((

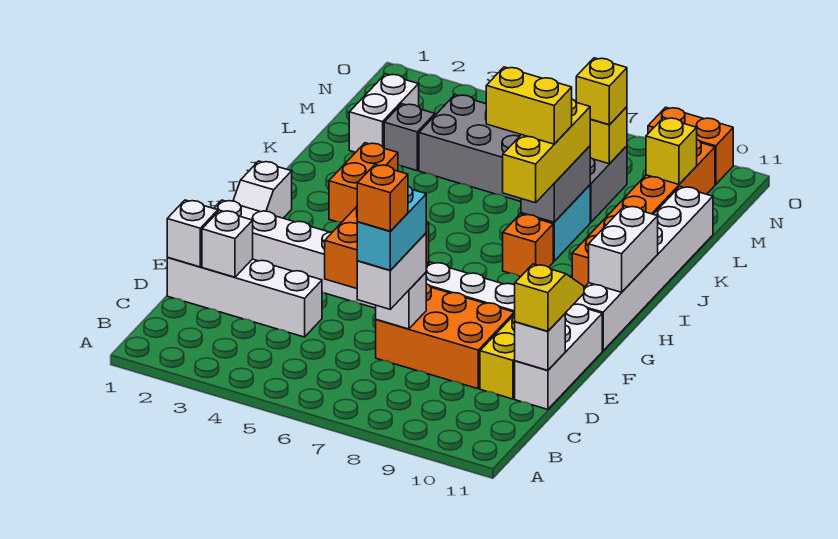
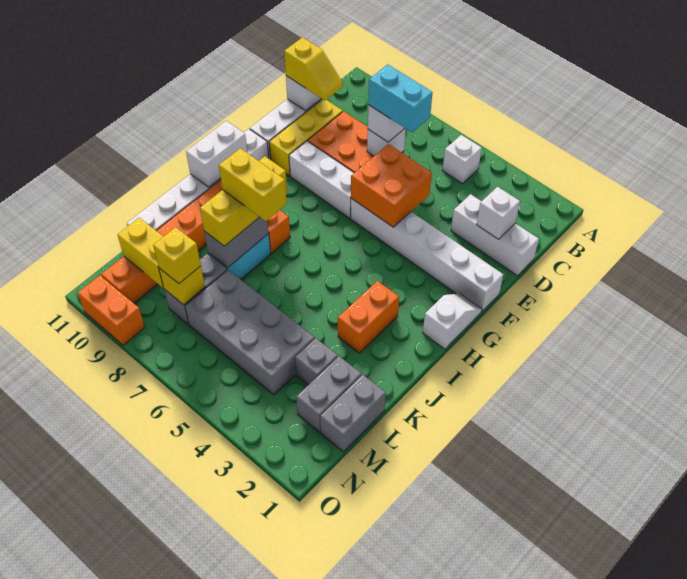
cyan brick C7:D7 level 4 -> cyan brick D6:D7 level 4
orange brick C7 level 5 -> none
white brick D1:D4 level 1 -> white brick D1:D3 level 1
white brick D1 level 2 -> white brick B5 level 1
yellow slope D11:E11 level 3 top D -> yellow slope D10:D11 level 3 top 11
none -> grey brick L1:M1 level 1
white brick L2:M2 level 1 -> grey brick L2:M2 level 1
yellow brick M10 level 2 -> yellow brick M9:M10 level 2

))

* AIM OF THE EXERCISE: Where does "none" appear in the records above? Copy every line that has it.

* REPLY:
orange brick C7 level 5 -> none
none -> grey brick L1:M1 level 1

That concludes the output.